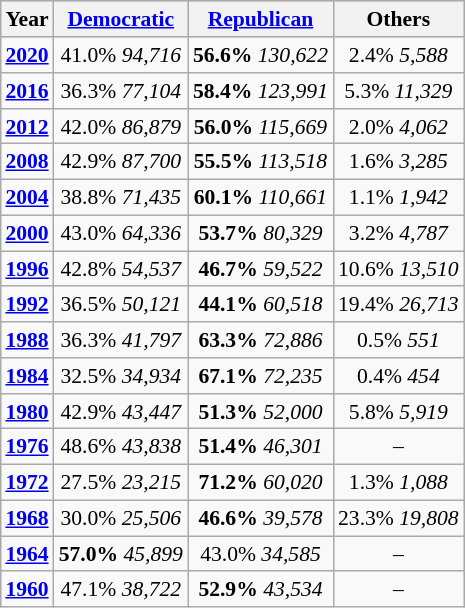
38.8% 71,435 (121, 197)
55.5% 113,518 (260, 162)
36.3% 41,797 (121, 340)
30.0% 25,506 (121, 518)
1.6% 3,285 (398, 162)
57.0% 45,899 (121, 554)
53.7% 80,329 (260, 233)
63.3% 72,886 (260, 340)
1960 (26, 589)
Republican (260, 19)
58.4% 123,991 (260, 91)
1972 (26, 482)
42.8% 54,537 (121, 269)
51.4% 46,301 (260, 447)
71.2% 60,020 (260, 482)
42.9% 43,447 (121, 411)
1984 (26, 376)
2004 (26, 197)
2.0% 4,062 (398, 126)
43.0% 34,585 (260, 554)
36.5% 50,121 (121, 304)
0.5% 551 (398, 340)
5.8% 5,919 (398, 411)
1976 (26, 447)
3.2% 4,787 (398, 233)
56.0% 115,669 (260, 126)
27.5% 23,215 (121, 482)
1.1% 1,942 (398, 197)
44.1% 60,518 (260, 304)
Year (26, 19)
67.1% 72,235 (260, 376)
Others (398, 19)
19.4% 26,713 (398, 304)
46.7% 59,522 (260, 269)
1980 (26, 411)
0.4% 454 (398, 376)
36.3% 77,104 (121, 91)
41.0% 94,716 (121, 55)
Democratic (121, 19)
2.4% 5,588 (398, 55)
56.6% 130,622 (260, 55)
2012 (26, 126)
1.3% 1,088 (398, 482)
52.9% 43,534 (260, 589)
10.6% 13,510 (398, 269)
46.6% 39,578 (260, 518)
47.1% 38,722 (121, 589)
42.9% 87,700 (121, 162)
1968 (26, 518)
1964 (26, 554)
2020 (26, 55)
2000 (26, 233)
1996 (26, 269)
5.3% 11,329 (398, 91)
42.0% 86,879 (121, 126)
1992 (26, 304)
2016 (26, 91)
48.6% 43,838 (121, 447)
43.0% 64,336 (121, 233)
60.1% 110,661 (260, 197)
23.3% 19,808 (398, 518)
2008 (26, 162)
32.5% 34,934 (121, 376)
1988 (26, 340)
51.3% 52,000 (260, 411)
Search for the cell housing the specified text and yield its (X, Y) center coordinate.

_ _ _ _ _

Given task -> Identify each line in the entries above that contains the string "specified", and copy those lines.

Output of the task ->
Search for the cell housing the specified text and yield its (X, Y) center coordinate.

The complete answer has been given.